### PROVIDED RECORDS

== == ==

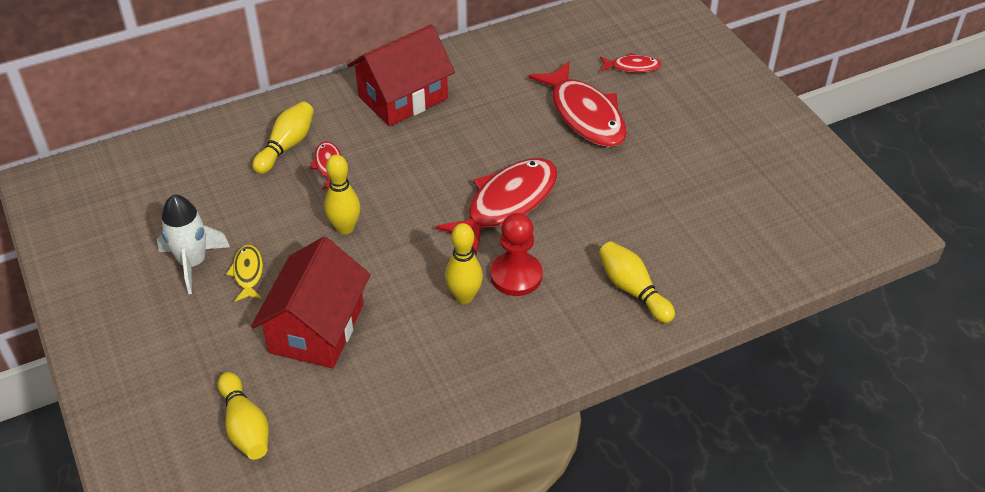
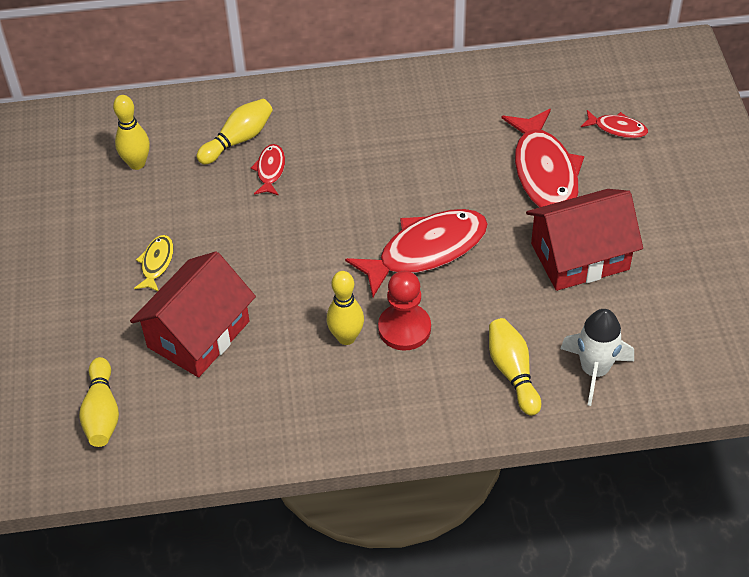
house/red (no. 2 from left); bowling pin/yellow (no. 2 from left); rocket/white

== == ==

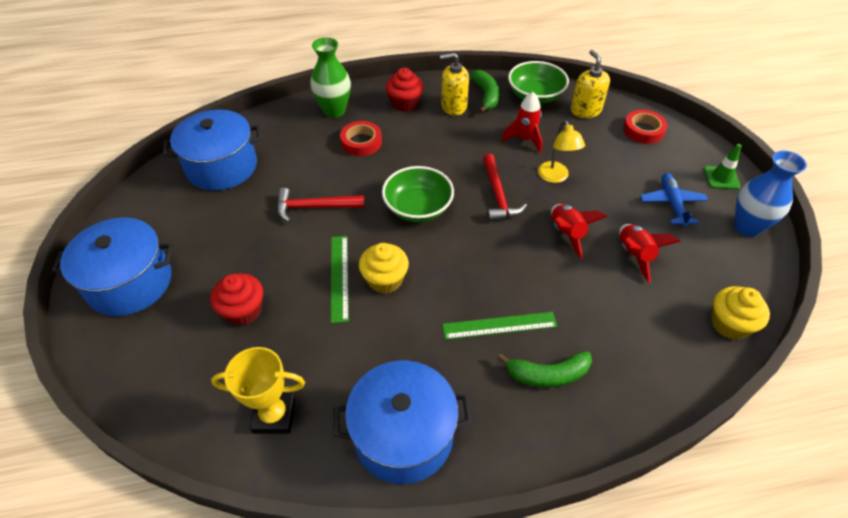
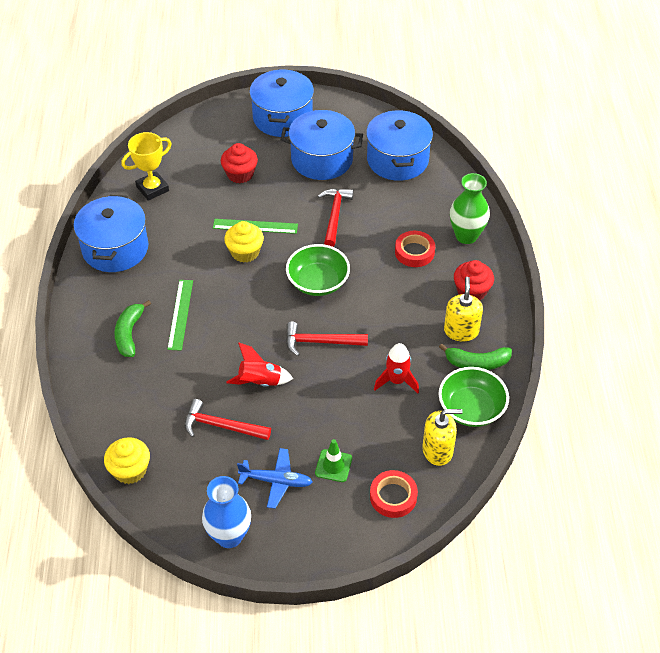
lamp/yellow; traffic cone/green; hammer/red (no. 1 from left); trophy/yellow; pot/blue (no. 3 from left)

== == ==

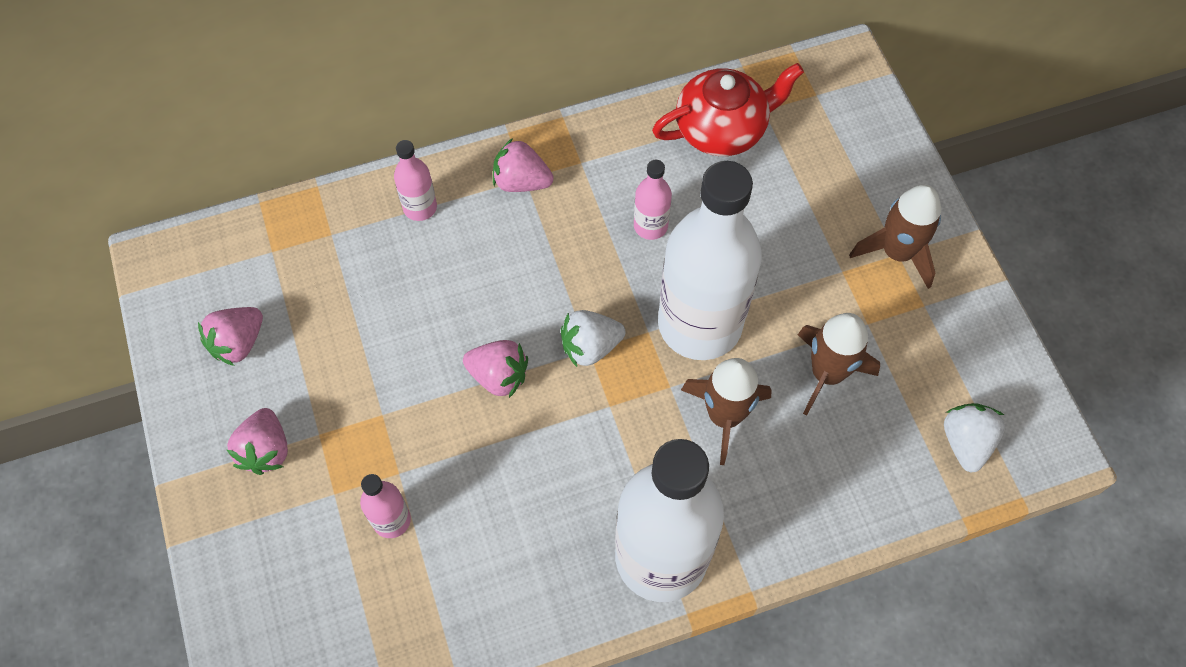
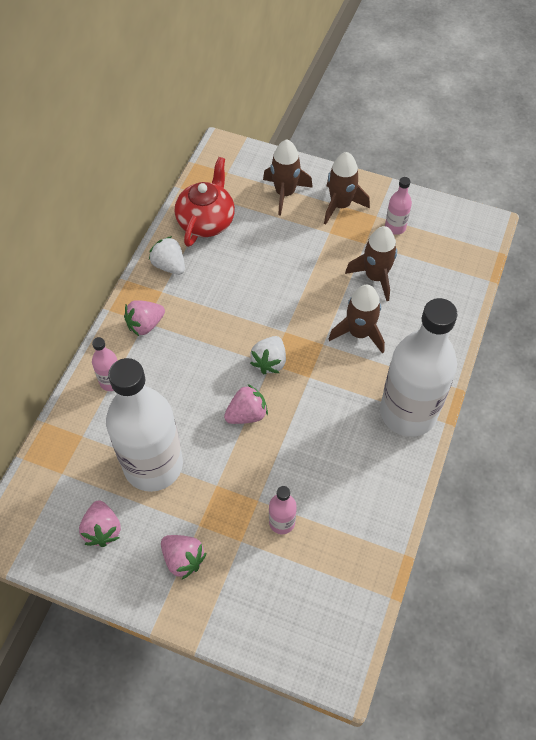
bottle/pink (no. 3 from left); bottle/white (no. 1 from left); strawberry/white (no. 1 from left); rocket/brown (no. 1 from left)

== == ==

### ABOUT THIS TASK
State the number of lines above that include the word "yellow", and write nothing besides that number.

### RESPONSE
2